### [Written task]
Count the lines in the items below that contain the string "tuplet", treating uppercase and lowercase as different, and reply with the number only.

### [Supplied records]
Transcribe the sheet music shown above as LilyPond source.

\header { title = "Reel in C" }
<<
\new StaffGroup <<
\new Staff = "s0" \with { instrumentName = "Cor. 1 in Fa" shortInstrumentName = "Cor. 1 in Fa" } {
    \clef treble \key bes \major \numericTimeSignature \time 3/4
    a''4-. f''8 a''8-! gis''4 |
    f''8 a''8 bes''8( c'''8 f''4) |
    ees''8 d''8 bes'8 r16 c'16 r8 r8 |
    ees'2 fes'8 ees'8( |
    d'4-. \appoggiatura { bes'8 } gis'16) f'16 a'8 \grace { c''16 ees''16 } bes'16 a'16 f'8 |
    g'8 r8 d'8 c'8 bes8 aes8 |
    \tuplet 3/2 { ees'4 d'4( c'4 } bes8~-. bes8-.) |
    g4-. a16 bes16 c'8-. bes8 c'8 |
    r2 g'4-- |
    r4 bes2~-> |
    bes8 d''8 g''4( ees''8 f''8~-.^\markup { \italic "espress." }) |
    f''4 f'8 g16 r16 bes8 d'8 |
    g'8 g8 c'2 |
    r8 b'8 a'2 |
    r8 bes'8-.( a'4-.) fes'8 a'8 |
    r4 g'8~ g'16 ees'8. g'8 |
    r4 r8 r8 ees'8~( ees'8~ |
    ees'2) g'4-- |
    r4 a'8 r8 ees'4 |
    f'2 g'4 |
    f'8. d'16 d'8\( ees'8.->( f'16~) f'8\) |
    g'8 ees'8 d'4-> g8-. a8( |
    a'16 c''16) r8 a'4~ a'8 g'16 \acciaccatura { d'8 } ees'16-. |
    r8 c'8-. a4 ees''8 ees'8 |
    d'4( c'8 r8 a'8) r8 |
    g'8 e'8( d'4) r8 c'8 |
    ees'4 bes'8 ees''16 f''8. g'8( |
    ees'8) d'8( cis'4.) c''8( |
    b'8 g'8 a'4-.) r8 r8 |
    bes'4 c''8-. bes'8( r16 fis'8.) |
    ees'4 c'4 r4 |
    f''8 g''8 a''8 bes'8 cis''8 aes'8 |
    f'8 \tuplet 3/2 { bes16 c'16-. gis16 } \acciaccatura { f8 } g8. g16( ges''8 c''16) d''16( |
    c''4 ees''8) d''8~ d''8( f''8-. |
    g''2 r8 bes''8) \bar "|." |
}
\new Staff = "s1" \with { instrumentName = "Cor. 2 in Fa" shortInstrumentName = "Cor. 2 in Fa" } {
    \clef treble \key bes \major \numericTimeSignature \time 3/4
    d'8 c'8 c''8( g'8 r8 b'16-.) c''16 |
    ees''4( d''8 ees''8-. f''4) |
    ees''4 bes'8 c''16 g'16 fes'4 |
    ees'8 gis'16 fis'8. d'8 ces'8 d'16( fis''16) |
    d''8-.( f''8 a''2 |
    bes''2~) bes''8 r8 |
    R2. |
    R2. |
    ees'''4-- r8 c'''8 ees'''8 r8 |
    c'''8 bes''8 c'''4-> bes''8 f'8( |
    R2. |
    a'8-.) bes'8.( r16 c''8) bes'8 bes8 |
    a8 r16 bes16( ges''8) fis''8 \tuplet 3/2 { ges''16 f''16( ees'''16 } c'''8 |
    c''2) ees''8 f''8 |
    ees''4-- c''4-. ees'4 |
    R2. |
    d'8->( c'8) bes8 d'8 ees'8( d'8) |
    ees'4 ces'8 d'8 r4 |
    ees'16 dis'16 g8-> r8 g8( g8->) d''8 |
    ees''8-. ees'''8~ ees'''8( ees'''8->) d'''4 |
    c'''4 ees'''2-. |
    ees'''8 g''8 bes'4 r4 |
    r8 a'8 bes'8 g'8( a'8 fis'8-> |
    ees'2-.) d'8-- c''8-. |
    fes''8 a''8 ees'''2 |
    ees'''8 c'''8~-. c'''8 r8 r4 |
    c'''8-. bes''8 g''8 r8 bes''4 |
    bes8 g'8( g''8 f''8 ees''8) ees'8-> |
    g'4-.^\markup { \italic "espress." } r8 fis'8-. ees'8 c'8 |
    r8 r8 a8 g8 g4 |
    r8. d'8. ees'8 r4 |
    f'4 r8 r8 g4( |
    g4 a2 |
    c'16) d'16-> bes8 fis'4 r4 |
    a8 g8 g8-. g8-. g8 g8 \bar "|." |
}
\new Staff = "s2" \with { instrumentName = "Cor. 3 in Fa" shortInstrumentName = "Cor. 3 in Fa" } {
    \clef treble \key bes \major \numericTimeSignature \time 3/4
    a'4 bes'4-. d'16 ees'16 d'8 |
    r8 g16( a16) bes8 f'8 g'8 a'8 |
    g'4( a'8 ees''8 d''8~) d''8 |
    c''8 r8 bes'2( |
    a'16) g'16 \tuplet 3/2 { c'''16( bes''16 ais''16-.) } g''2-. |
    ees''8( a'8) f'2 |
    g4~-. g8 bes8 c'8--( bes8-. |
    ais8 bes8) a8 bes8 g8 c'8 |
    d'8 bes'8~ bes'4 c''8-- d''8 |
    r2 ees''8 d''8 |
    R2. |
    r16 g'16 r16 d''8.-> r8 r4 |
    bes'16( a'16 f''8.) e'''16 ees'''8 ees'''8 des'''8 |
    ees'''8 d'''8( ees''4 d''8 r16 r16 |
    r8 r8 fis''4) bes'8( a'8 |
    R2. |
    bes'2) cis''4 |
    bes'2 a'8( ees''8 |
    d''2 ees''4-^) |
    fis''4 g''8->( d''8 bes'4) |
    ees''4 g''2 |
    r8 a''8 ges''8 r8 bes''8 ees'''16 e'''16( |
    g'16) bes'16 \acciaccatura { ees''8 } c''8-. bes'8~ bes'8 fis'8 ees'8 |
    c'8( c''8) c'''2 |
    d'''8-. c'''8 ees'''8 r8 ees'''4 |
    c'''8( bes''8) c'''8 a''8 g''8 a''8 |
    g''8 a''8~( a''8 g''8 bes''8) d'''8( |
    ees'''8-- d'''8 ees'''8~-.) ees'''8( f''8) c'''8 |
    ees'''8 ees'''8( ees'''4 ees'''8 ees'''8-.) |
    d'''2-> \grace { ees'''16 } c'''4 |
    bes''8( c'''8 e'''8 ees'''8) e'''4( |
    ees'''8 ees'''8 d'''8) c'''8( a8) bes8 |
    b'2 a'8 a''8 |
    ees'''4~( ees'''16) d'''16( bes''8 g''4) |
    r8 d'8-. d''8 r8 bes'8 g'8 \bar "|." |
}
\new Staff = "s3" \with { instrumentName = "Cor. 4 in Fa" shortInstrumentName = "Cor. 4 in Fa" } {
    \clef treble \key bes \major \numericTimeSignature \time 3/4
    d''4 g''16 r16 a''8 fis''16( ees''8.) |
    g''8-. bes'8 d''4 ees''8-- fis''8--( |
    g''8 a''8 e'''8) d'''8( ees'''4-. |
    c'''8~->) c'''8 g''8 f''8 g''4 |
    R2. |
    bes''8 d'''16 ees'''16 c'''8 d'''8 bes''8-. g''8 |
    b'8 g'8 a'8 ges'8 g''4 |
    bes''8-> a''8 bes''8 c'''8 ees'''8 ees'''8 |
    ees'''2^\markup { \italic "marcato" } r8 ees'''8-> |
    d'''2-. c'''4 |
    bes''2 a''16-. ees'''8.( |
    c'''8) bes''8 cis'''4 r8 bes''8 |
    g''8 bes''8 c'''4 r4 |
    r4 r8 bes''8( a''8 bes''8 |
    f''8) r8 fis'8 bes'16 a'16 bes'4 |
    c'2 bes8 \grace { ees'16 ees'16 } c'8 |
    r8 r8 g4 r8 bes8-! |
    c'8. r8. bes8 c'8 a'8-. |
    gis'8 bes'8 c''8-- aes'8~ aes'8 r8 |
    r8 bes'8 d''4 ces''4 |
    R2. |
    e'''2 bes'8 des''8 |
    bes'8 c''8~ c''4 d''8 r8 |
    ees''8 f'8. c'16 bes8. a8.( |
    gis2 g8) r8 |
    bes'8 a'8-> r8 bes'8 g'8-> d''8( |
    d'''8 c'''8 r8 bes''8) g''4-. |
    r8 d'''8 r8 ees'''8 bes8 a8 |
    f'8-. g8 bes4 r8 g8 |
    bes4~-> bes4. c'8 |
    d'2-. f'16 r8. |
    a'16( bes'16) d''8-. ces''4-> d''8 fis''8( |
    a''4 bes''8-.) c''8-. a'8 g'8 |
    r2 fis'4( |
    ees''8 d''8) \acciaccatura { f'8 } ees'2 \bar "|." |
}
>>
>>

### [Expected answer]
4